# Task statement
Output all entries verbatim, dropping pictures.

# Information given
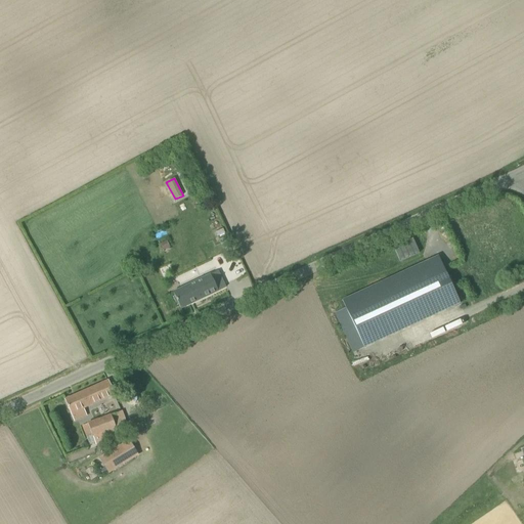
[(166,239),(160,244),(163,251),(170,248),(166,239)]
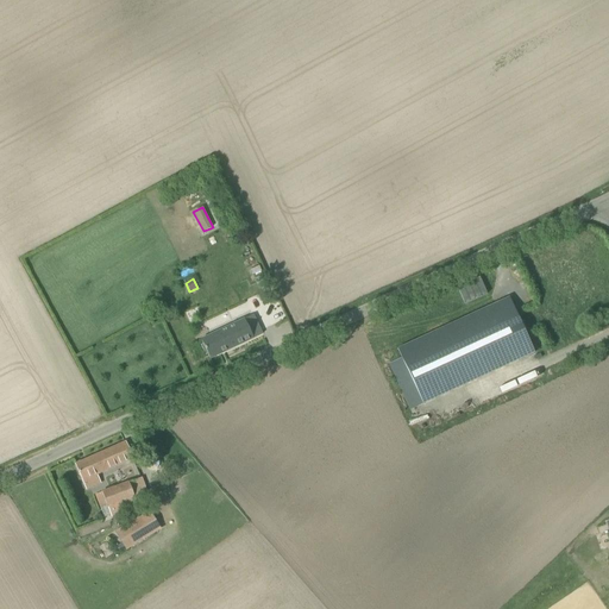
[(508,297),(397,349),(400,353),(401,357),(388,364),(409,410),(534,353),(508,297)]
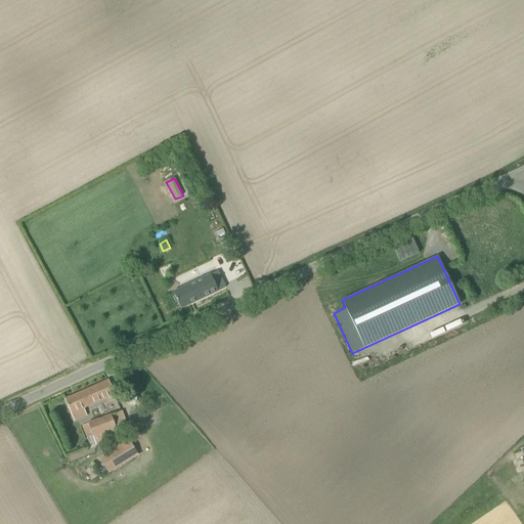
[(180,309),(218,292),(225,288),(217,271),(210,275),(173,293),(175,297),(173,298),(177,305),(178,305),(180,309)]
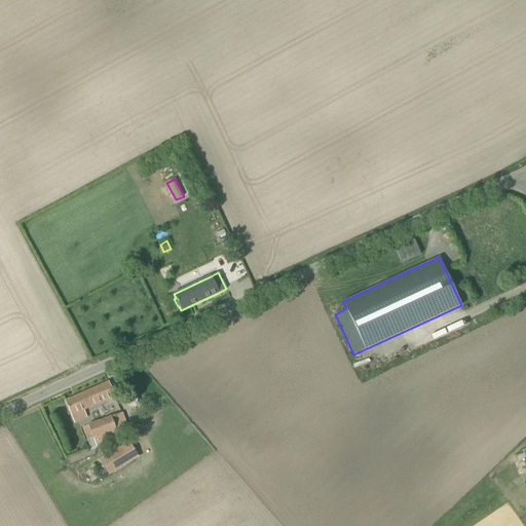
[(83,409),(114,396),(108,382),(66,402),(71,414),(72,414),(75,422),(86,417),(83,409)]
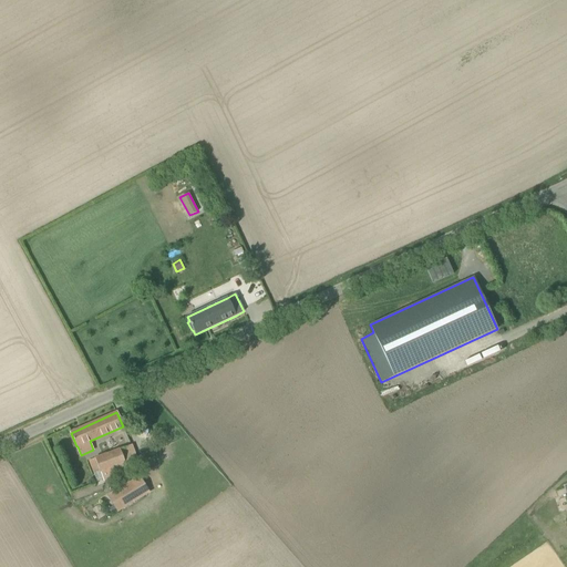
[(125,464),(127,470),(140,465),(132,445),(89,461),(94,474),(100,472),(101,473),(125,464)]
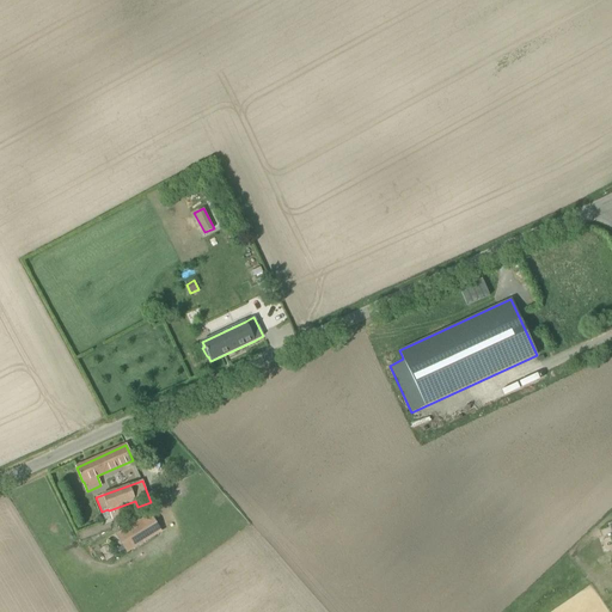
[(160,531),(150,514),(117,534),(127,552),(160,531)]
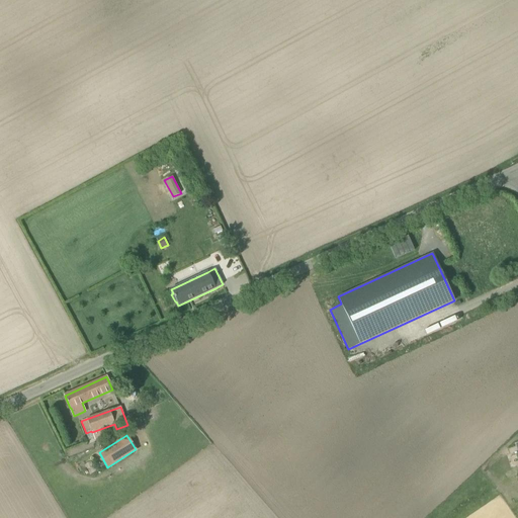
All buildings are outlined.
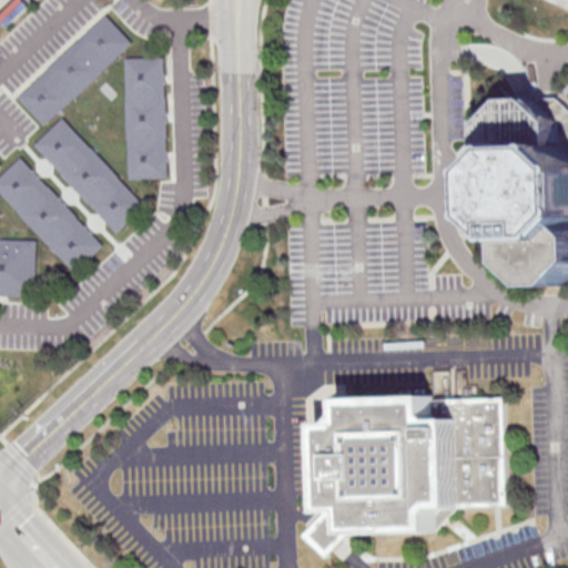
[(108,16),(132,43),(41,127),(17,97),(108,16)]
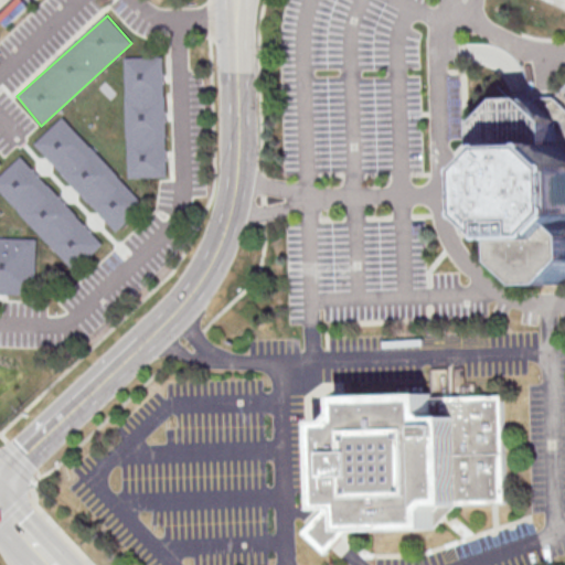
[(126,57),(167,57),(169,180),(128,182),(126,57)]
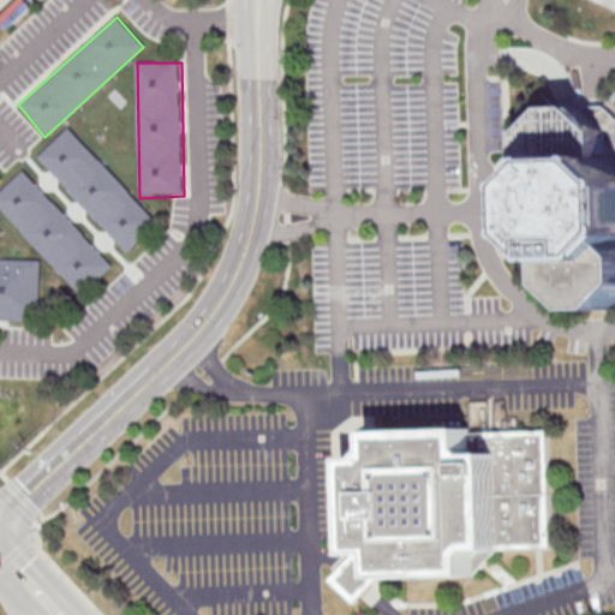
[(553,256),(565,243),(551,231),(548,132),(569,105),(603,105),(614,117),(614,300),(607,310),(581,311),(554,285),(553,256)]
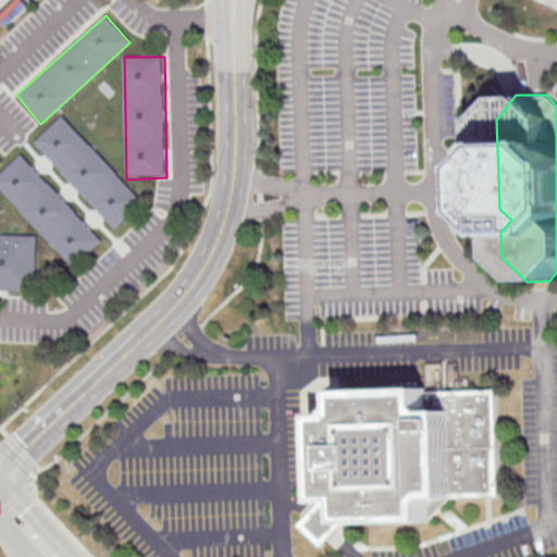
[(62,115),(37,137),(119,231),(148,205),(62,115)]
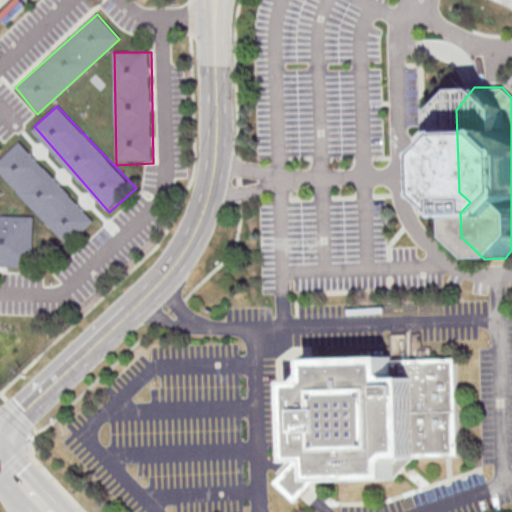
[(0,173),(0,161),(19,144),(96,225),(68,248),(0,173)]
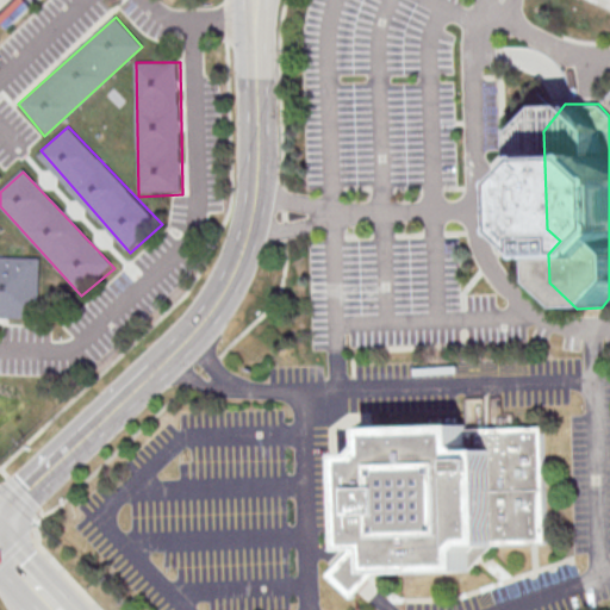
[(0,256),(0,317),(39,318),(41,259),(0,256)]
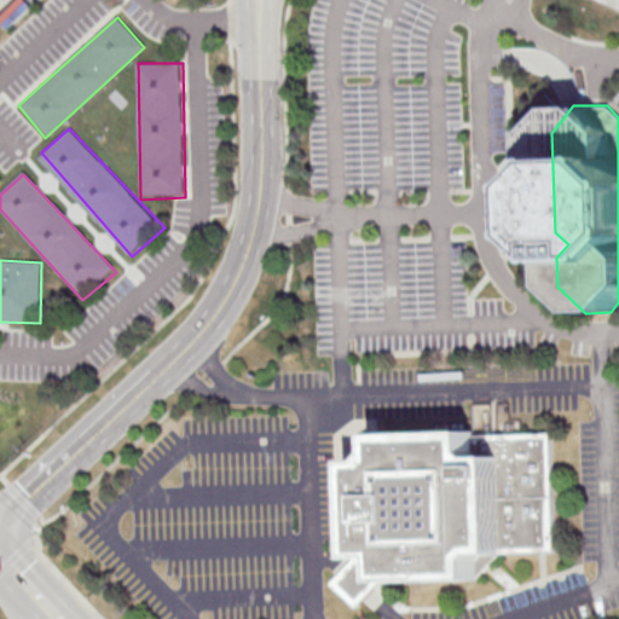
[(357,561),(354,460),(381,458),(380,438),(503,435),(559,434),(561,555),(487,556),(489,579),(388,580),(360,614),(331,589),(357,561)]
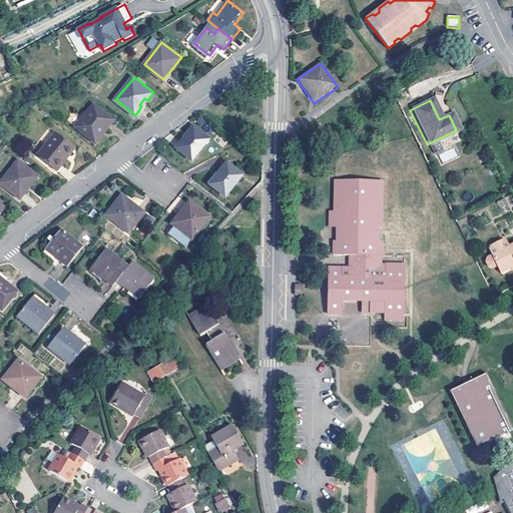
[(94,106),(76,128),(96,143),(113,121),(94,106)]
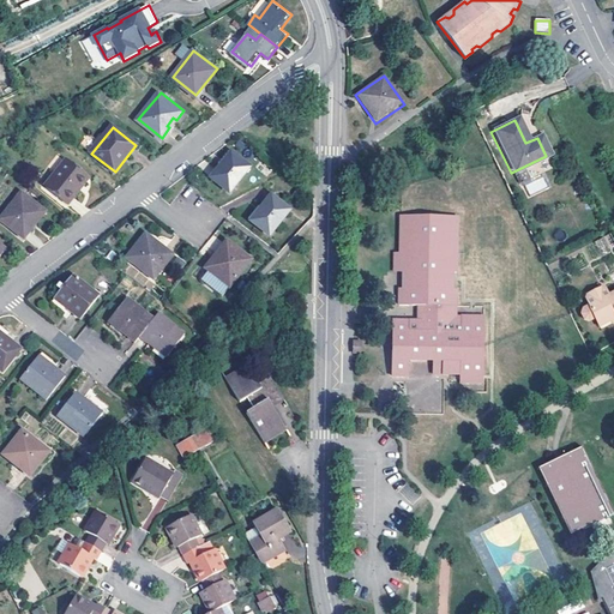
[(232,151),(211,178),(228,191),(248,166),(232,151)]
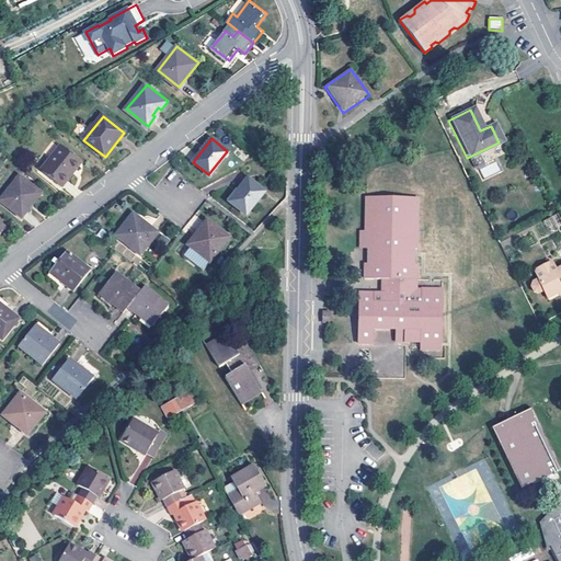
[(81,162),(60,146),(41,170),(63,187),(81,162)]
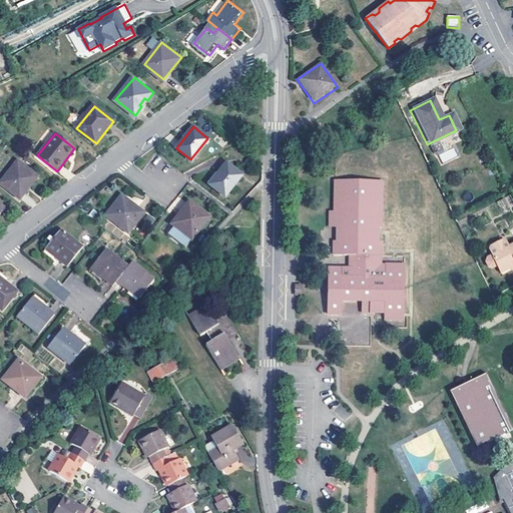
[(454,147),(438,153),(442,162),(458,157),(454,147)]
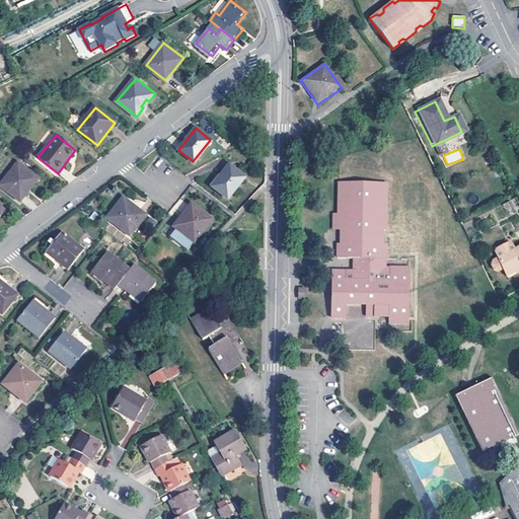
[(29,184),(31,187),(38,179),(18,163),(0,186),(19,202),(26,193),(24,191),(29,184)]
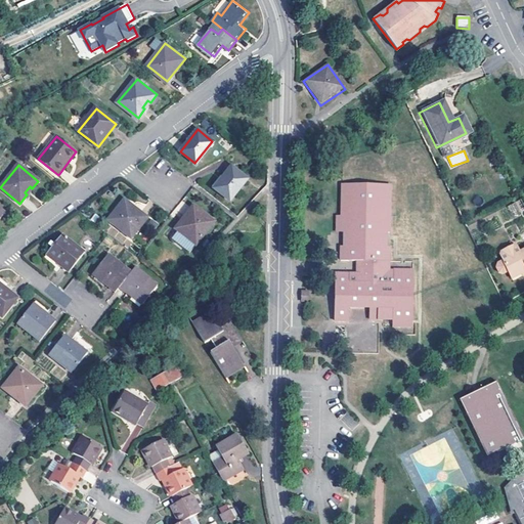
[(248,177),(231,165),(214,186),(229,200),(248,177)]
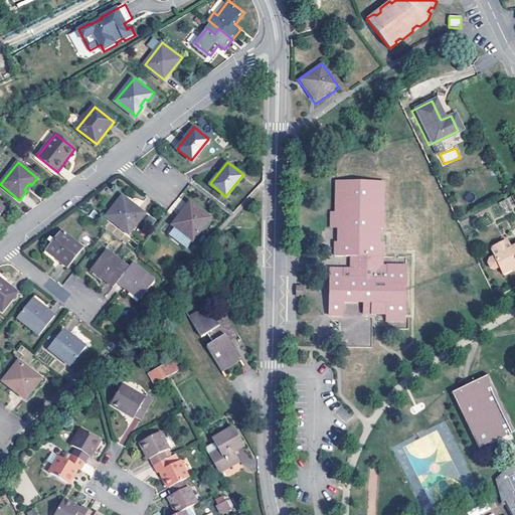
[(329,317),(343,317),(343,305),(363,305),(372,305),(372,309),(386,309),(386,316),(386,323),(405,323),(406,266),(384,266),(384,256),(384,243),(381,243),(381,235),(378,235),(378,229),(381,229),(384,229),(385,182),(335,182),(335,212),(335,228),(337,228),(341,228),(341,235),(337,235),(337,242),(335,242),(335,256),(350,256),(350,265),(350,269),(329,269),(329,317)]
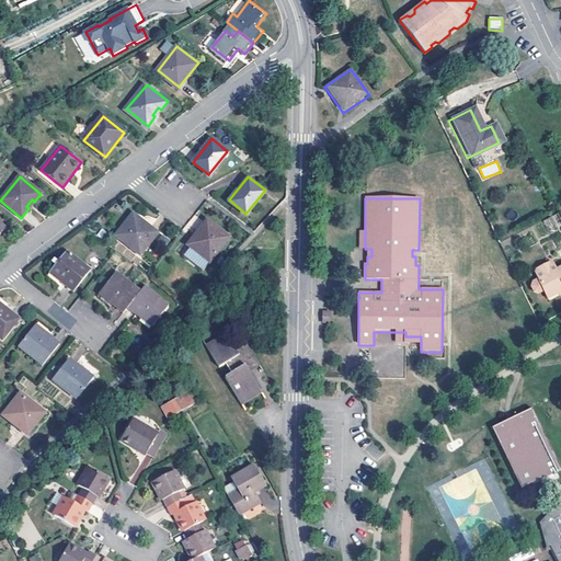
[(115,233),(140,253),(157,232),(148,225),(146,227),(139,221),(141,219),(133,213),(115,233)]
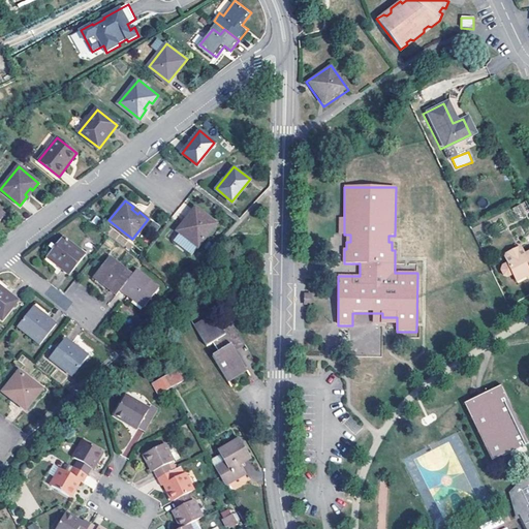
[(184,222),(178,229),(180,231),(173,241),(191,255),(216,223),(196,207),(189,215),(192,217),(187,223),(184,222)]
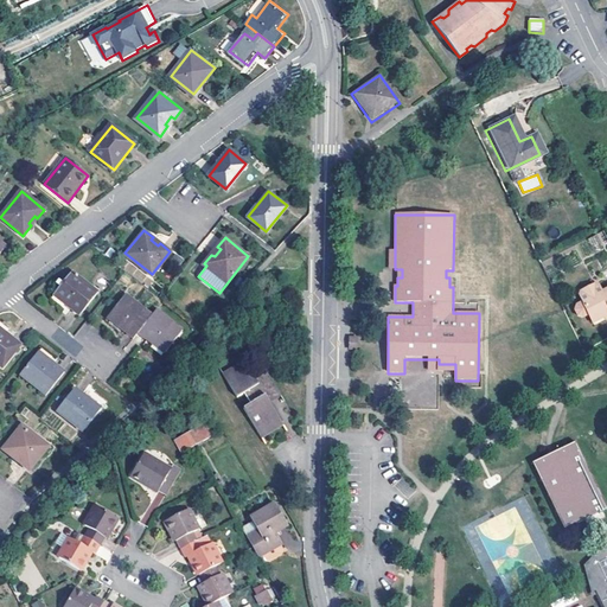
[(98,291),(72,270),(53,293),(80,314),(98,291)]
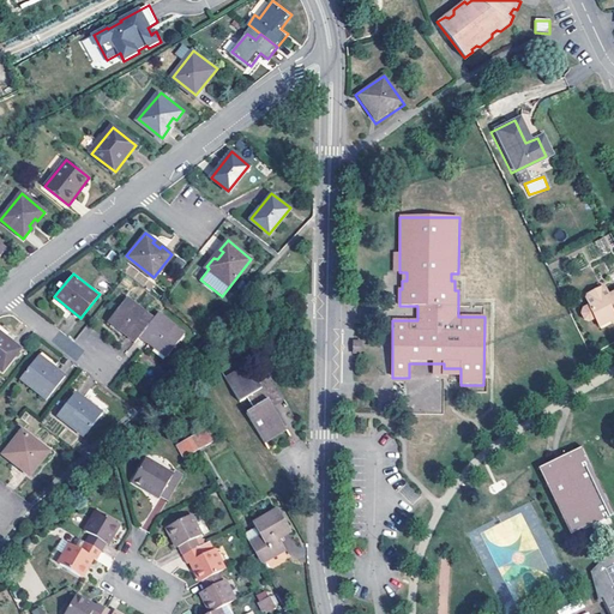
[(599,329),(609,323),(613,320),(613,295),(607,299),(603,292),(600,290),(585,298),(584,302),(588,309),(583,312),(582,313),(581,318),(583,324),(589,325),(595,321),(599,329)]
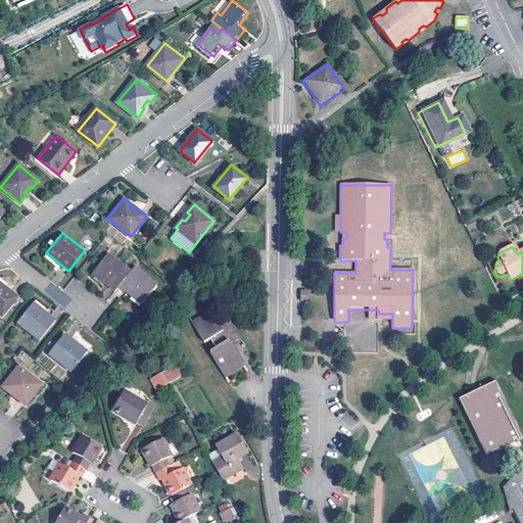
[(92,273),(114,290),(119,285),(131,270),(108,253),(92,273)]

# Solved problem
[(166,239),(160,244),(163,251),(170,248),(166,239)]
[(508,297),(397,349),(400,353),(401,357),(388,364),(409,410),(534,353),(508,297)]
[(180,309),(218,292),(225,288),(217,271),(210,275),(173,293),(175,297),(173,298),(177,305),(178,305),(180,309)]
[(83,409),(114,396),(108,382),(66,402),(71,414),(72,414),(75,422),(86,417),(83,409)]
[(125,464),(127,470),(140,465),(132,445),(89,461),(94,474),(100,472),(101,473),(125,464)]
[(160,531),(150,514),(117,534),(127,552),(160,531)]
All buildings are outlined.
[(108,16),(132,43),(41,127),(17,97),(108,16)]
[(126,57),(167,57),(169,180),(128,182),(126,57)]
[(553,256),(565,243),(551,231),(548,132),(569,105),(603,105),(614,117),(614,300),(607,310),(581,311),(554,285),(553,256)]
[(62,115),(37,137),(119,231),(148,205),(62,115)]
[(0,173),(0,161),(19,144),(96,225),(68,248),(0,173)]
[(0,256),(0,317),(39,318),(41,259),(0,256)]
[(357,561),(354,460),(381,458),(380,438),(503,435),(559,434),(561,555),(487,556),(489,579),(388,580),(360,614),(331,589),(357,561)]
[(94,106),(76,128),(96,143),(113,121),(94,106)]
[(232,151),(211,178),(228,191),(248,166),(232,151)]
[(81,162),(60,146),(41,170),(63,187),(81,162)]
[(454,147),(438,153),(442,162),(458,157),(454,147)]
[(29,184),(31,187),(38,179),(18,163),(0,186),(19,202),(26,193),(24,191),(29,184)]
[(248,177),(231,165),(214,186),(229,200),(248,177)]
[(329,317),(343,317),(343,305),(363,305),(372,305),(372,309),(386,309),(386,316),(386,323),(405,323),(406,266),(384,266),(384,256),(384,243),(381,243),(381,235),(378,235),(378,229),(381,229),(384,229),(385,182),(335,182),(335,212),(335,228),(337,228),(341,228),(341,235),(337,235),(337,242),(335,242),(335,256),(350,256),(350,265),(350,269),(329,269),(329,317)]
[(115,233),(140,253),(157,232),(148,225),(146,227),(139,221),(141,219),(133,213),(115,233)]
[(184,222),(178,229),(180,231),(173,241),(191,255),(216,223),(196,207),(189,215),(192,217),(187,223),(184,222)]
[(98,291),(72,270),(53,293),(80,314),(98,291)]
[(599,329),(609,323),(613,320),(613,295),(607,299),(603,292),(600,290),(585,298),(584,302),(588,309),(583,312),(582,313),(581,318),(583,324),(589,325),(595,321),(599,329)]
[(92,273),(114,290),(119,285),(131,270),(108,253),(92,273)]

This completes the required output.